* Task details *
Pictures are to be dropped from the copy. Retype the listing exactly.

━━━━━ Entries provided ━━━━━

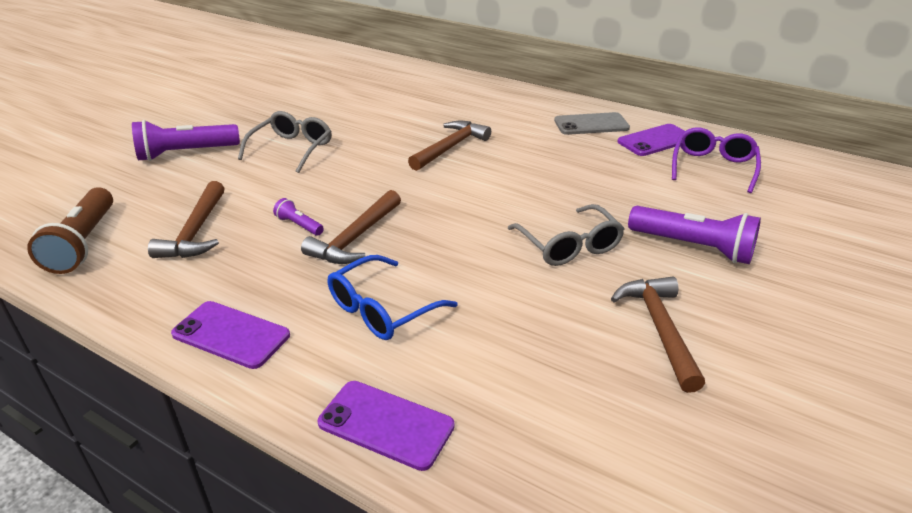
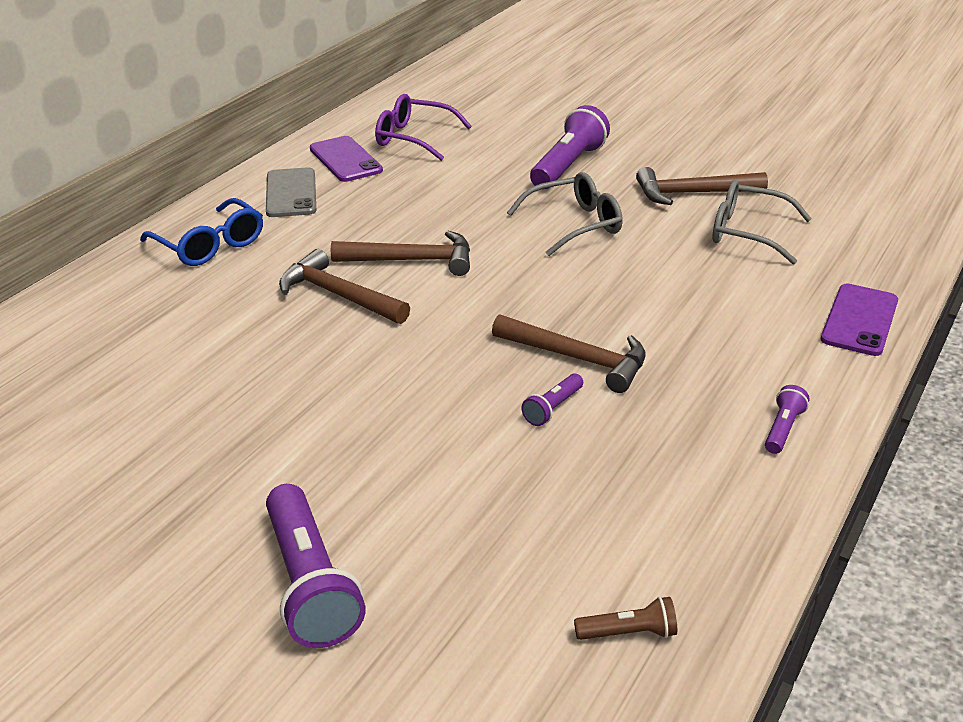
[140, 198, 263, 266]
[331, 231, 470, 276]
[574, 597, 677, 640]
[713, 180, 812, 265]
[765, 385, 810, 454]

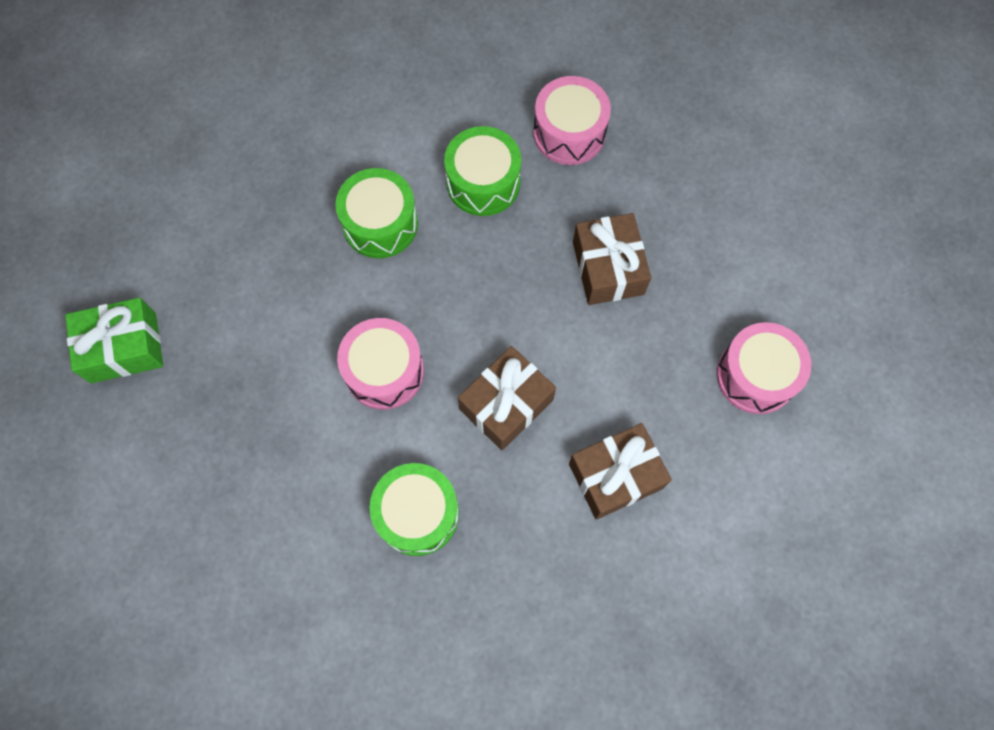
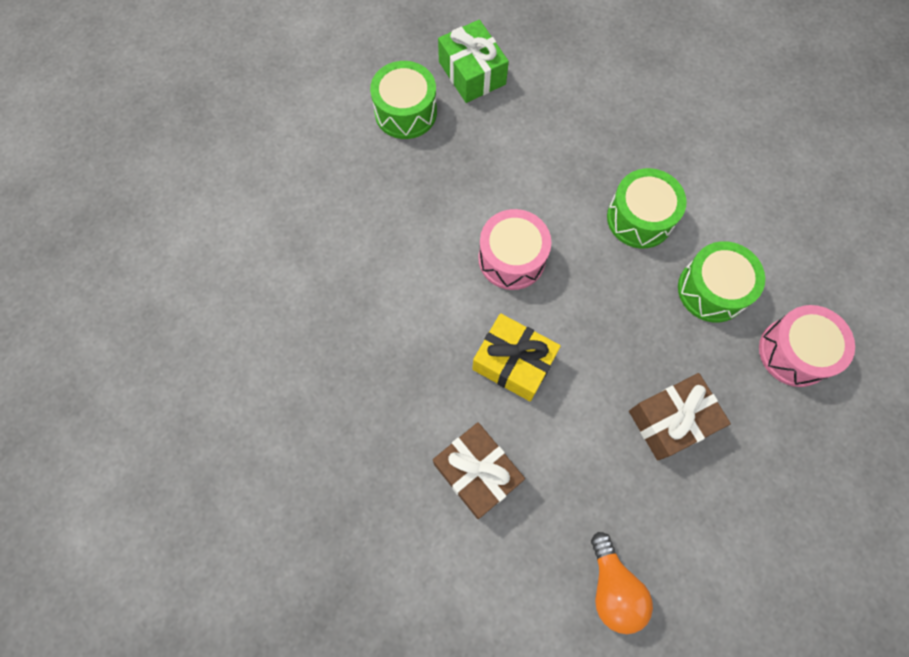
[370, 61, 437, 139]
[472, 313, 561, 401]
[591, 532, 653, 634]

━━━━━

* Exercise output *
[140, 198, 263, 266]
[331, 231, 470, 276]
[574, 597, 677, 640]
[713, 180, 812, 265]
[765, 385, 810, 454]

[370, 61, 437, 139]
[472, 313, 561, 401]
[591, 532, 653, 634]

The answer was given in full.